Segment Open
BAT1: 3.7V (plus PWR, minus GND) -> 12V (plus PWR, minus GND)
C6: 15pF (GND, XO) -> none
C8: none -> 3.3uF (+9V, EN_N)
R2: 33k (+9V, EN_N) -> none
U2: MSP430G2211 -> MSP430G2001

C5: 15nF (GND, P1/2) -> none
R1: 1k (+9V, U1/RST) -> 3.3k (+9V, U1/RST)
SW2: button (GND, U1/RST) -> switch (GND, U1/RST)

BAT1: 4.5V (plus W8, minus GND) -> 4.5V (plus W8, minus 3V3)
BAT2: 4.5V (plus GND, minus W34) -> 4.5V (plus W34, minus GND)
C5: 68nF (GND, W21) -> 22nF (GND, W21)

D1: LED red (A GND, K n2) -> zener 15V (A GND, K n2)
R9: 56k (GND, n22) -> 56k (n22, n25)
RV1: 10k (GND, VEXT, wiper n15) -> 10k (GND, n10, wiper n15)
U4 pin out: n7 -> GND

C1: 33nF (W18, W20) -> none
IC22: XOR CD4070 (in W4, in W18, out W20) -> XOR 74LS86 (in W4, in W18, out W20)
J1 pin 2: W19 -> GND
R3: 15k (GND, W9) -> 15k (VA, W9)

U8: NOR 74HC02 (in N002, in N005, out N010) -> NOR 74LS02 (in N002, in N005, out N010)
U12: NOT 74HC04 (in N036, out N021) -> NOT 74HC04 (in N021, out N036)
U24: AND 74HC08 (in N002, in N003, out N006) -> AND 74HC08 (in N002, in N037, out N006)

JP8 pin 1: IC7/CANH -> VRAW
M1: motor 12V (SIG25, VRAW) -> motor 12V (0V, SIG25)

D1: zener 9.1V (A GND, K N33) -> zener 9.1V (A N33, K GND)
Segment Closed
*Exercise*
Copy exactly the lines that run from the first line of the data to the line containing "U24: AND 74HC08", please, with both ends included and nothing else.

*Answer to this exercise*
BAT1: 3.7V (plus PWR, minus GND) -> 12V (plus PWR, minus GND)
C6: 15pF (GND, XO) -> none
C8: none -> 3.3uF (+9V, EN_N)
R2: 33k (+9V, EN_N) -> none
U2: MSP430G2211 -> MSP430G2001

C5: 15nF (GND, P1/2) -> none
R1: 1k (+9V, U1/RST) -> 3.3k (+9V, U1/RST)
SW2: button (GND, U1/RST) -> switch (GND, U1/RST)

BAT1: 4.5V (plus W8, minus GND) -> 4.5V (plus W8, minus 3V3)
BAT2: 4.5V (plus GND, minus W34) -> 4.5V (plus W34, minus GND)
C5: 68nF (GND, W21) -> 22nF (GND, W21)

D1: LED red (A GND, K n2) -> zener 15V (A GND, K n2)
R9: 56k (GND, n22) -> 56k (n22, n25)
RV1: 10k (GND, VEXT, wiper n15) -> 10k (GND, n10, wiper n15)
U4 pin out: n7 -> GND

C1: 33nF (W18, W20) -> none
IC22: XOR CD4070 (in W4, in W18, out W20) -> XOR 74LS86 (in W4, in W18, out W20)
J1 pin 2: W19 -> GND
R3: 15k (GND, W9) -> 15k (VA, W9)

U8: NOR 74HC02 (in N002, in N005, out N010) -> NOR 74LS02 (in N002, in N005, out N010)
U12: NOT 74HC04 (in N036, out N021) -> NOT 74HC04 (in N021, out N036)
U24: AND 74HC08 (in N002, in N003, out N006) -> AND 74HC08 (in N002, in N037, out N006)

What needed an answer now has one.